··· Dataset excerpts ···
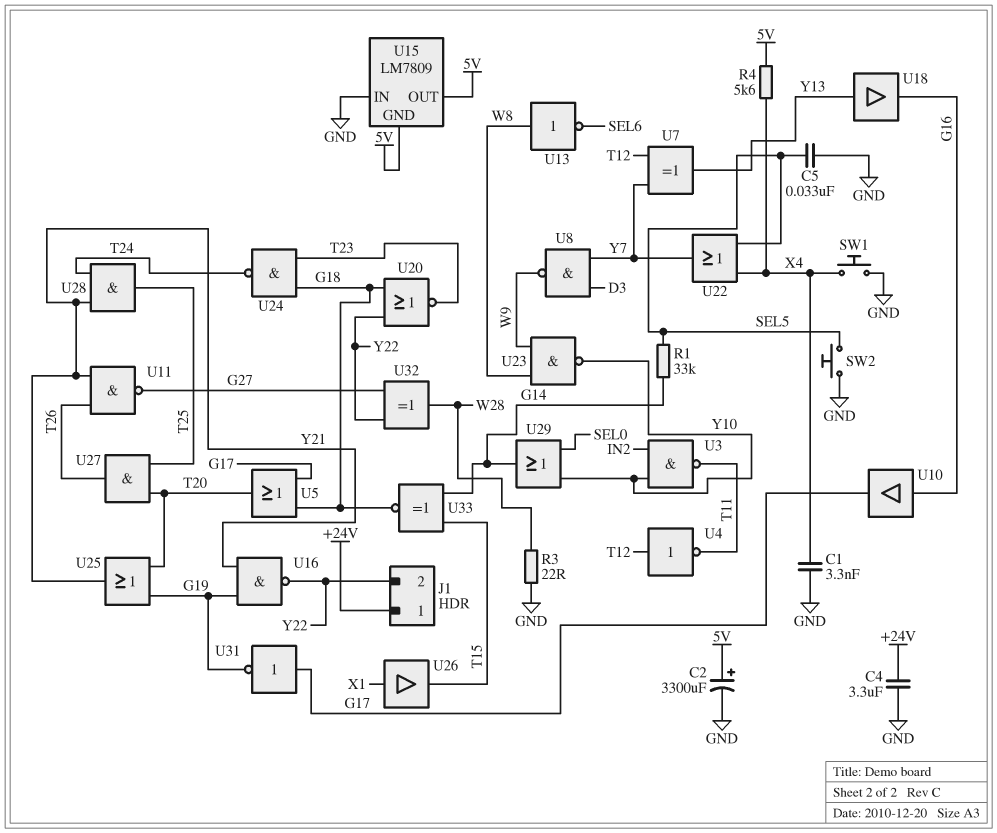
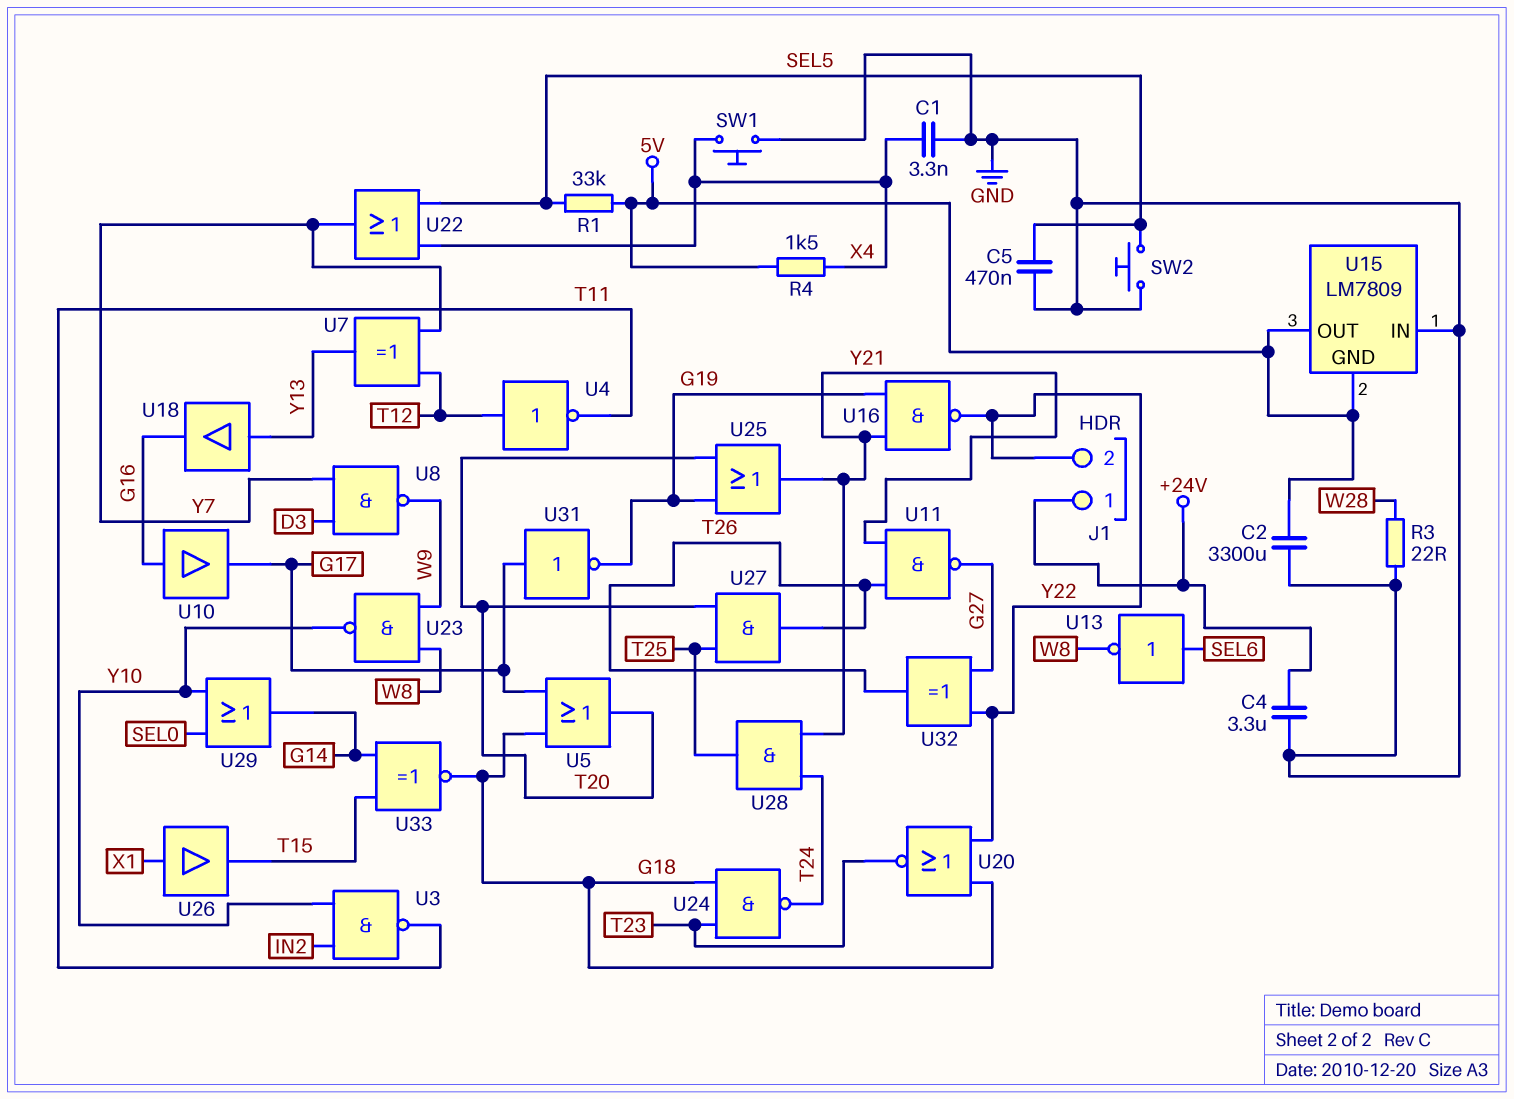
C2: 3300uF (plus 5V, minus GND) -> 3300uF (5V, GND)
C5: 33nF (GND, SEL5) -> 470nF (GND, SEL5)
R1: 33k (G14, SEL5) -> 33k (5V, SEL5)
R4: 5.6k (5V, X4) -> 1.5k (5V, X4)
U13: NOT (in W8, out SEL6) -> NOT (in SEL6, out W8)
U32: XOR (in G27, in Y22, out W28) -> XOR (in G27, in Y22, out T26)

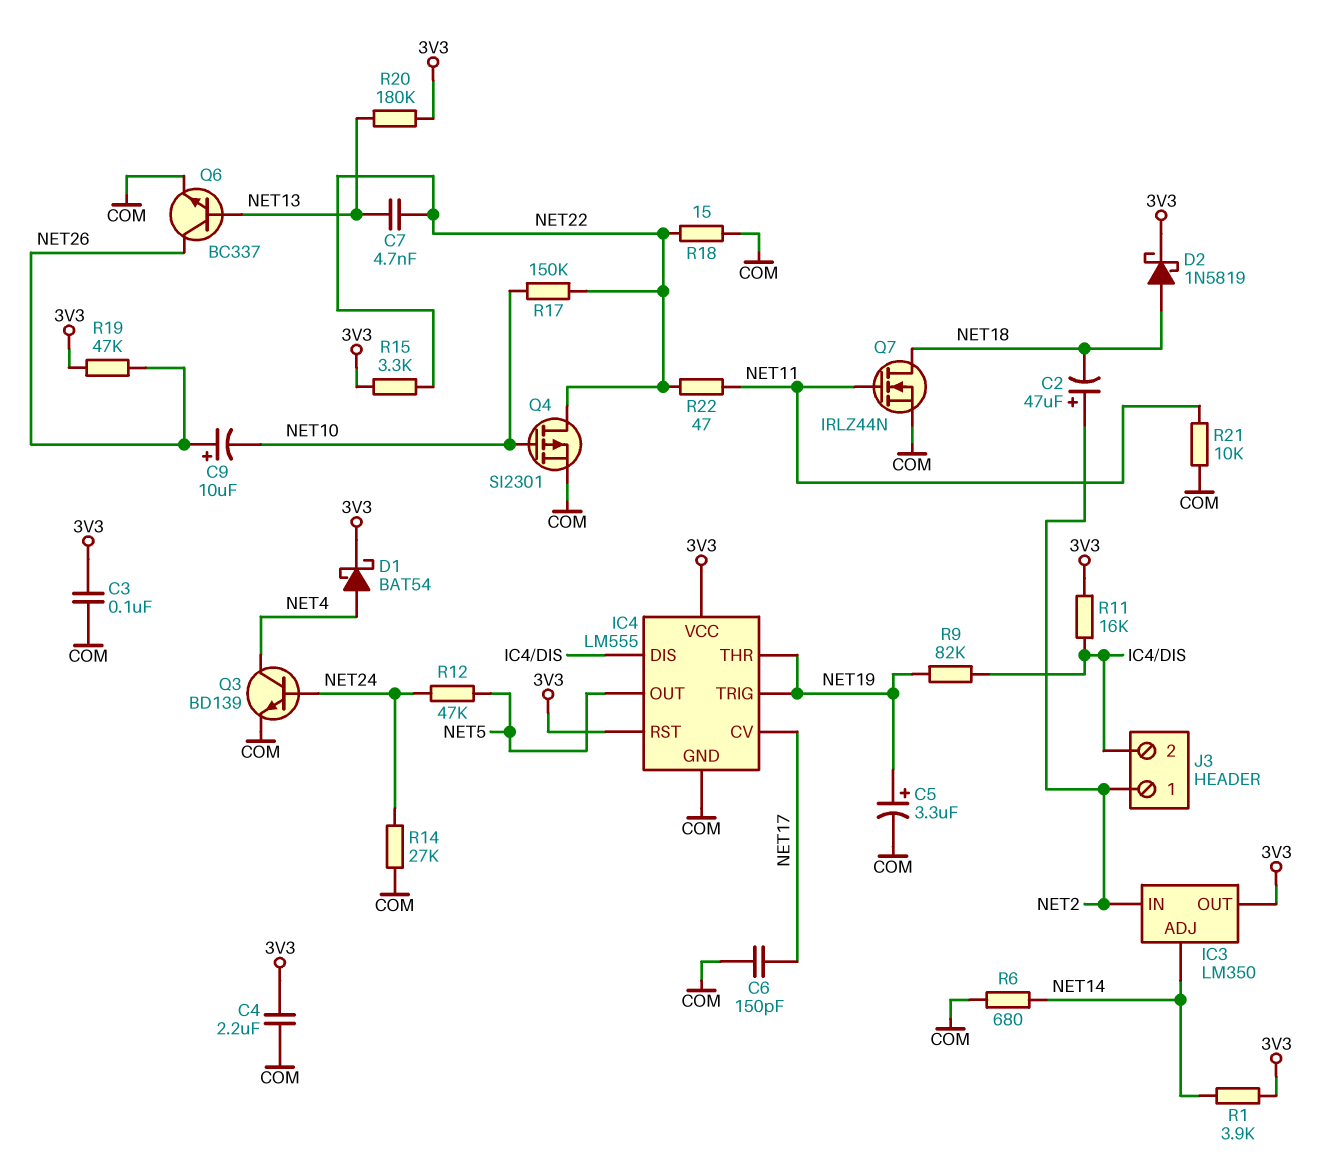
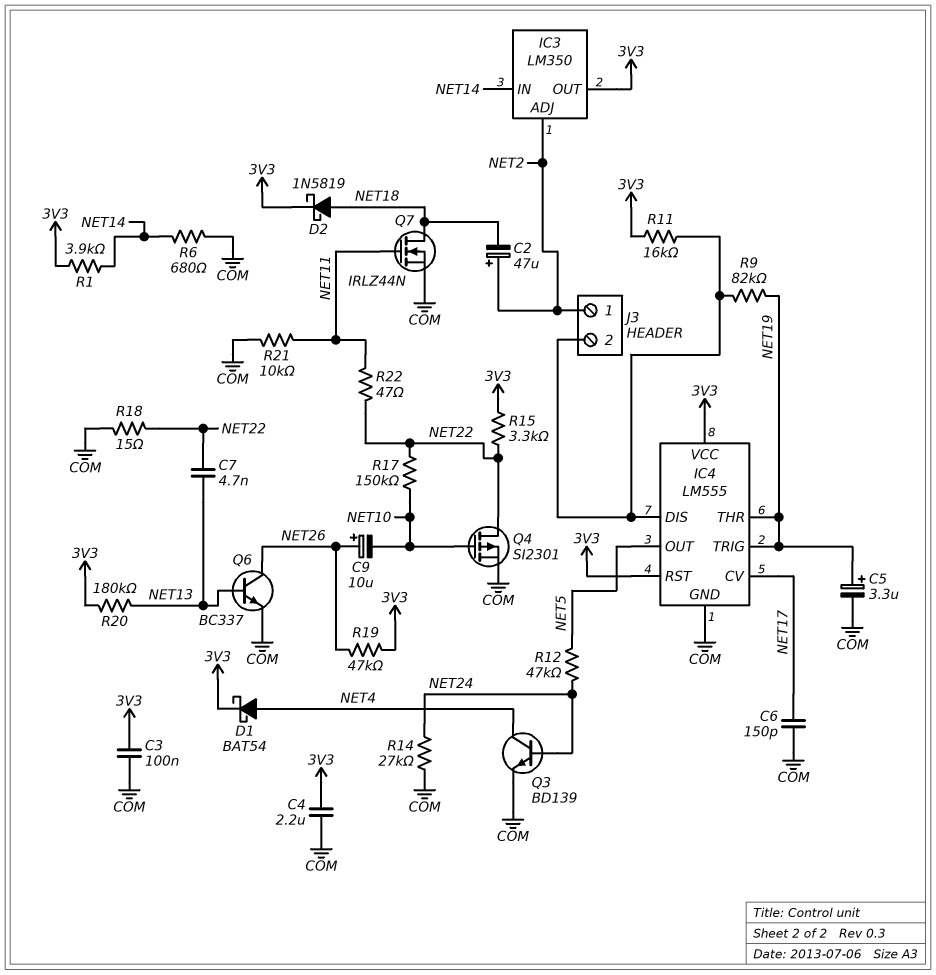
IC3 pin ADJ: NET14 -> NET2
IC3 pin IN: NET2 -> NET14

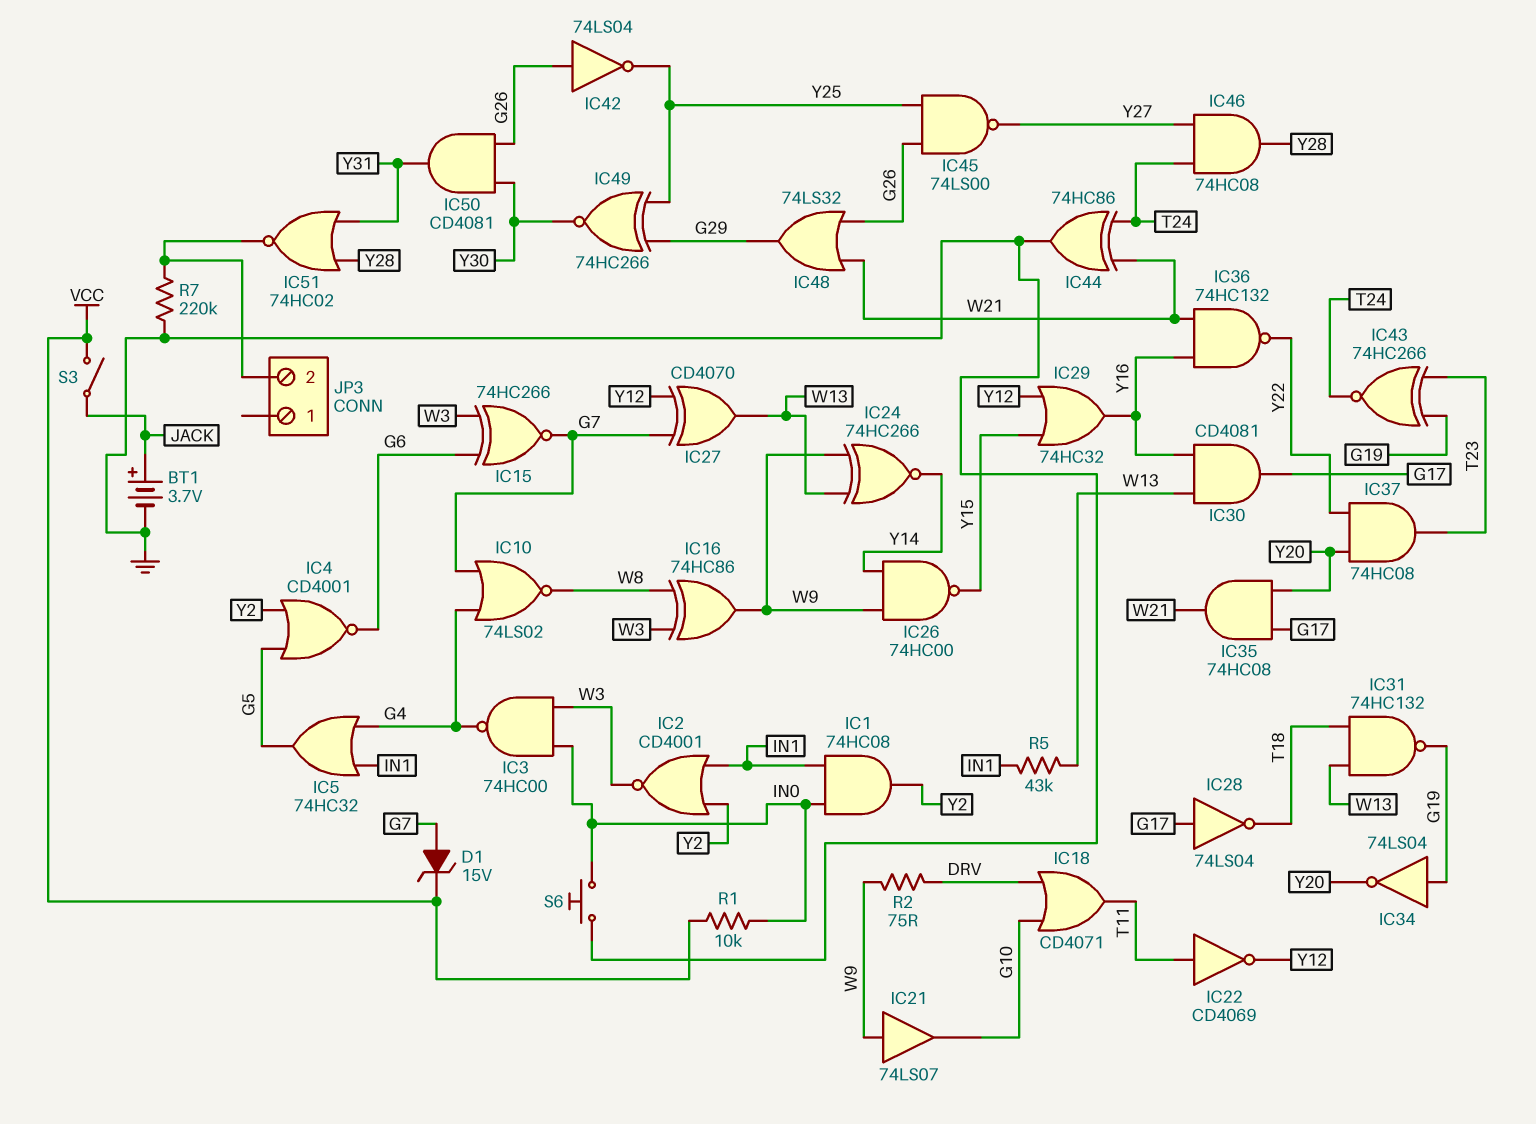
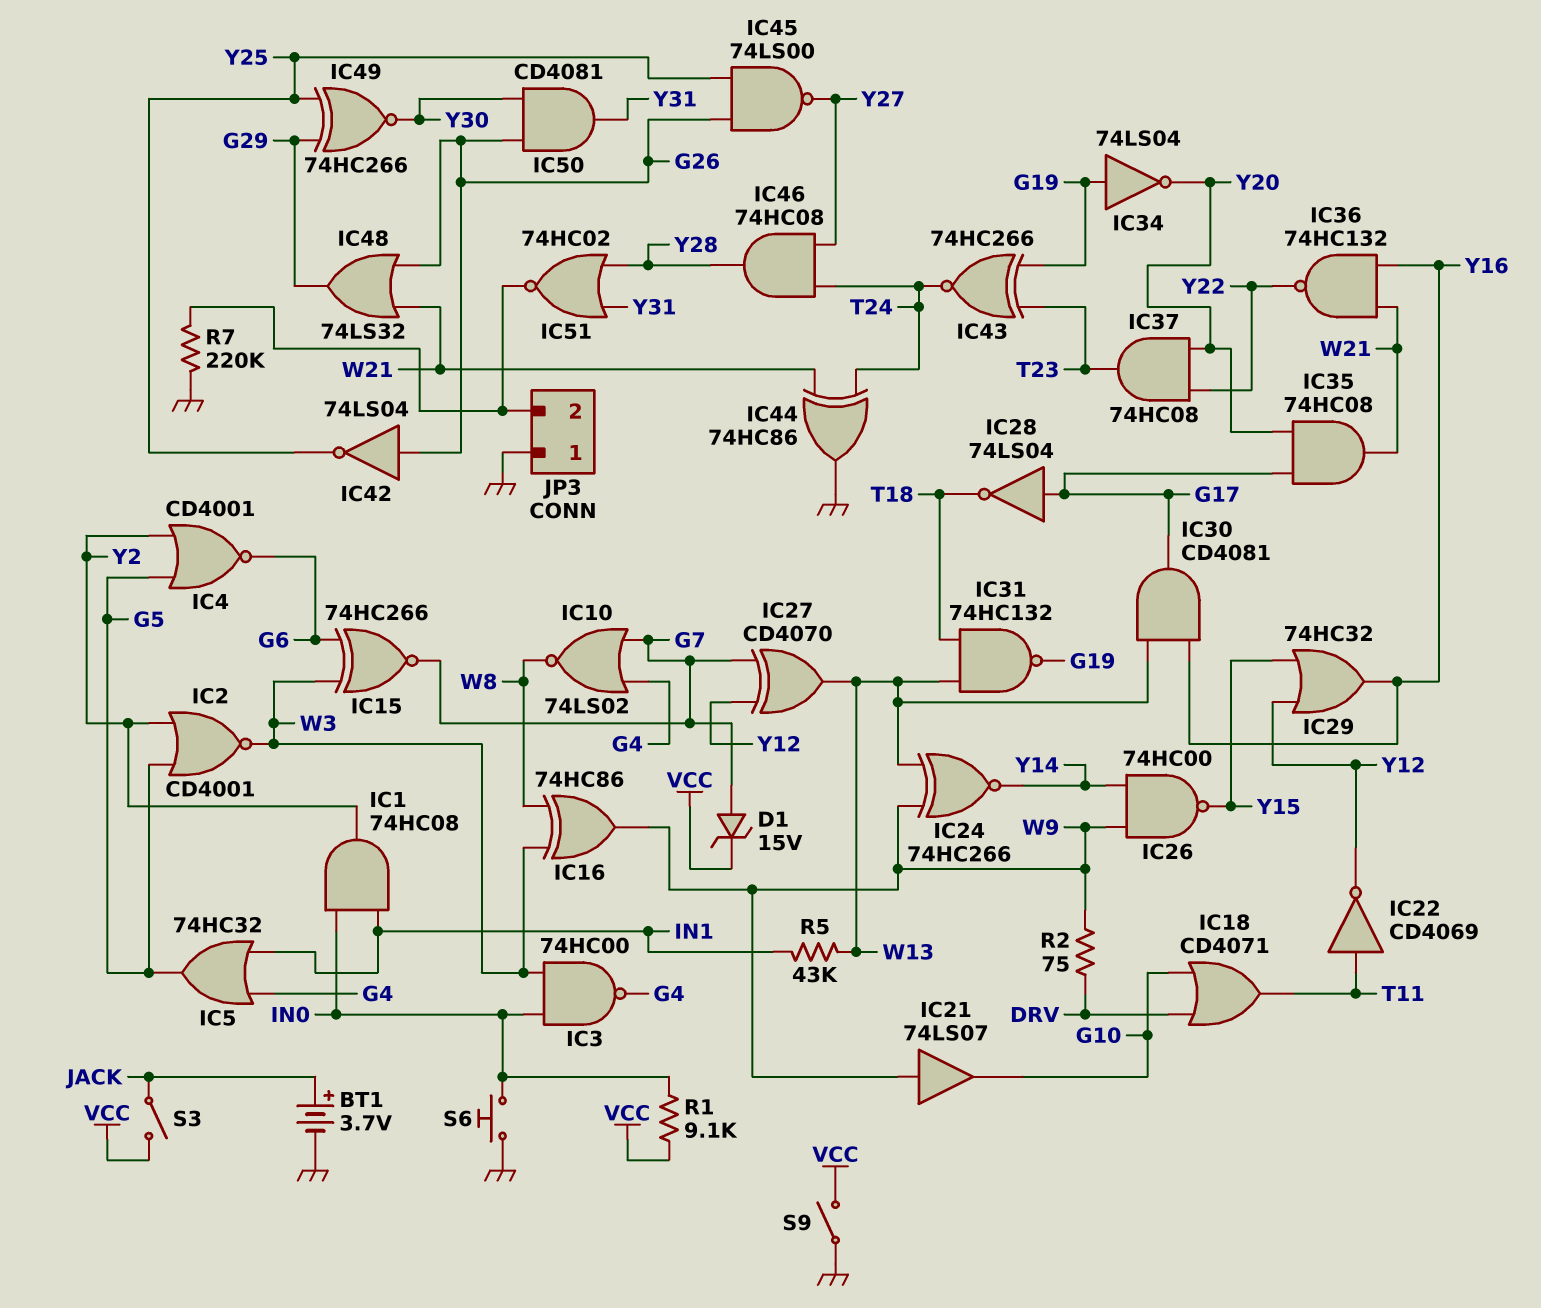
IC2: NOR CD4001 (in IN1, in Y2, out W3) -> NOR CD4001 (in G5, in Y2, out W3)
JP3 pin 1: none -> GND
R1: 10k (IN0, VCC) -> 9.1k (IN0, VCC)
S9: none -> switch (GND, VCC)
···
What is needed - Make an exact copy of the listing above. Do not include the pictures.

Reply to the task -
C2: 3300uF (plus 5V, minus GND) -> 3300uF (5V, GND)
C5: 33nF (GND, SEL5) -> 470nF (GND, SEL5)
R1: 33k (G14, SEL5) -> 33k (5V, SEL5)
R4: 5.6k (5V, X4) -> 1.5k (5V, X4)
U13: NOT (in W8, out SEL6) -> NOT (in SEL6, out W8)
U32: XOR (in G27, in Y22, out W28) -> XOR (in G27, in Y22, out T26)

IC3 pin ADJ: NET14 -> NET2
IC3 pin IN: NET2 -> NET14

IC2: NOR CD4001 (in IN1, in Y2, out W3) -> NOR CD4001 (in G5, in Y2, out W3)
JP3 pin 1: none -> GND
R1: 10k (IN0, VCC) -> 9.1k (IN0, VCC)
S9: none -> switch (GND, VCC)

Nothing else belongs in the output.